■ **Input data**:
BEGIN

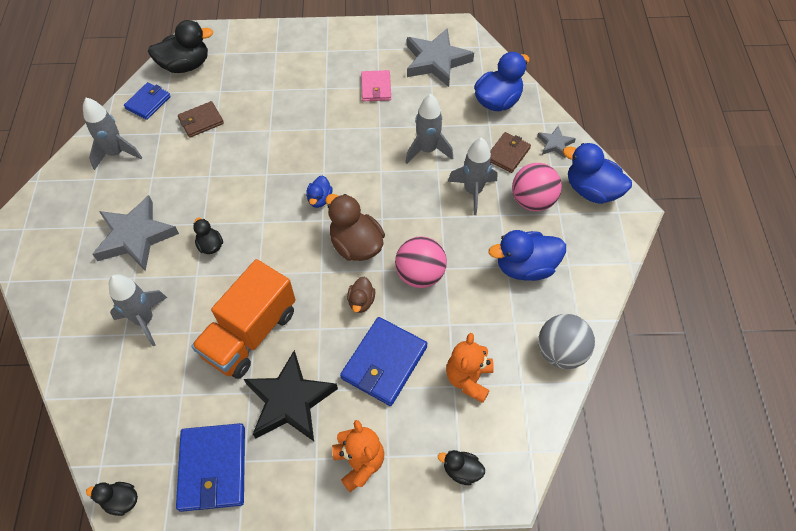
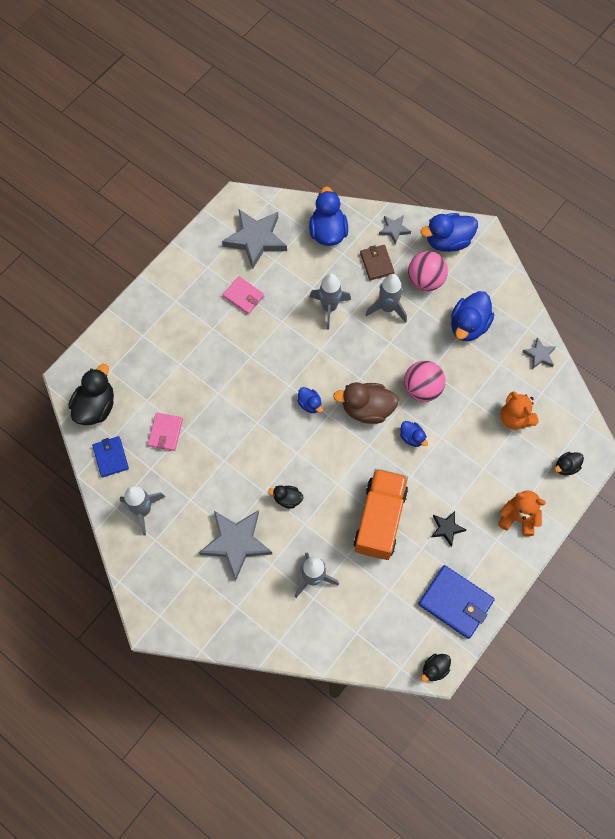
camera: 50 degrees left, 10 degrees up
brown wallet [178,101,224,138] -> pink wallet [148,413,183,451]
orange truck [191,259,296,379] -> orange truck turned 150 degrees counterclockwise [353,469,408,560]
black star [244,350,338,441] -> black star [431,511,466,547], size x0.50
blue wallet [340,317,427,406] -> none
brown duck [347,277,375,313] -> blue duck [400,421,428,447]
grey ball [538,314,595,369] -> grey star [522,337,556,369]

END
BEGIN

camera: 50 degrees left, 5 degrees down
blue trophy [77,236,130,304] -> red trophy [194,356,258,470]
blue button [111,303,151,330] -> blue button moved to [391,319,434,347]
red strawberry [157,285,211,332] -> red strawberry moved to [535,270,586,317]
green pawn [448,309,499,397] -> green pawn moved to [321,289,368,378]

END
BEGIN

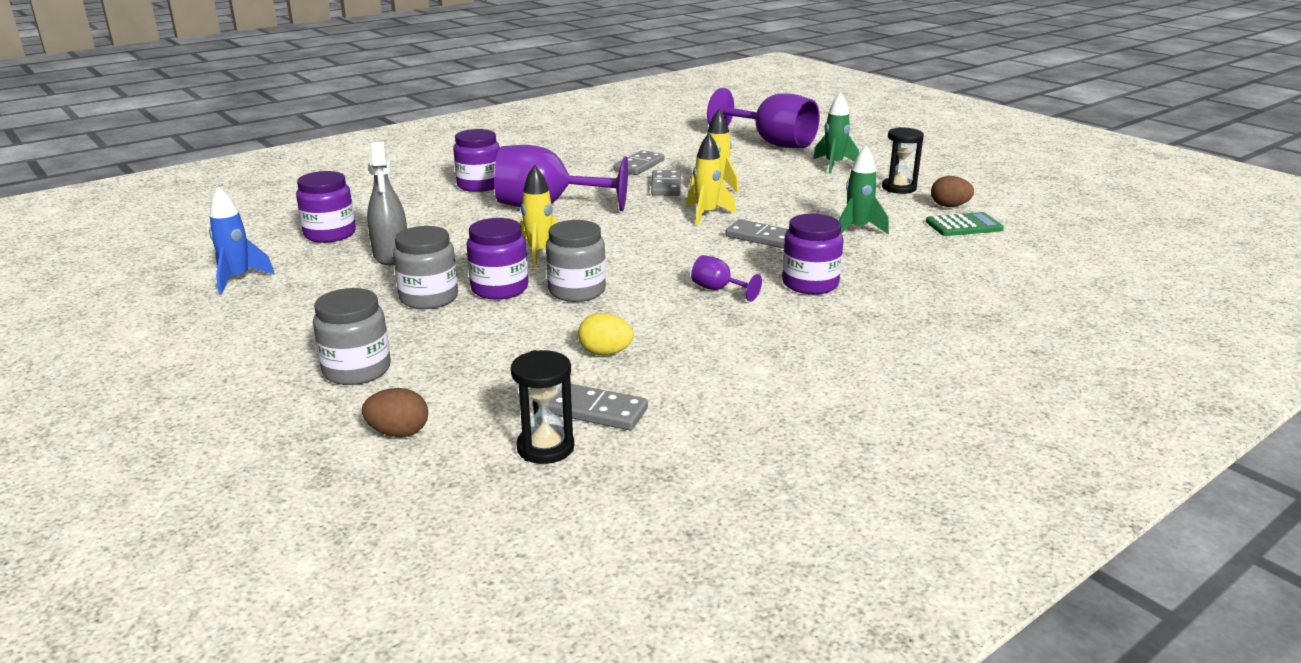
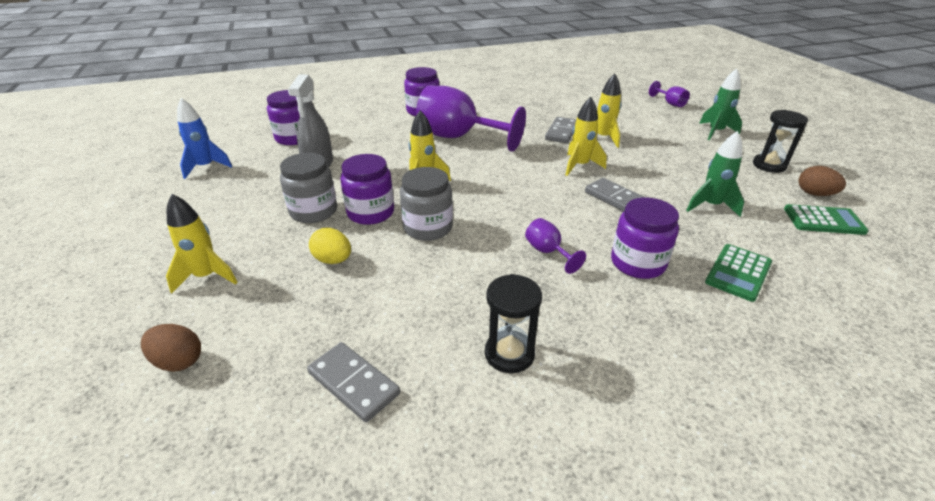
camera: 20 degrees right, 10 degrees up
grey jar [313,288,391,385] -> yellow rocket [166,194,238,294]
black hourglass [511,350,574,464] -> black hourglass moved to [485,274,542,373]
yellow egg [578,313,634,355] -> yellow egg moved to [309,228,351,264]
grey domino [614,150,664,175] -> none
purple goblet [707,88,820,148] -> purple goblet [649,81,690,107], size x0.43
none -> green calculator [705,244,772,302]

END

■ **Try it**: Within the material above, transcribe exactly the lines that run from the line holding "grey domino [614,150,664,175] -> none" through the line holding "none -> green calculator [705,244,772,302]".

■ **Answer for the task**:
grey domino [614,150,664,175] -> none
purple goblet [707,88,820,148] -> purple goblet [649,81,690,107], size x0.43
none -> green calculator [705,244,772,302]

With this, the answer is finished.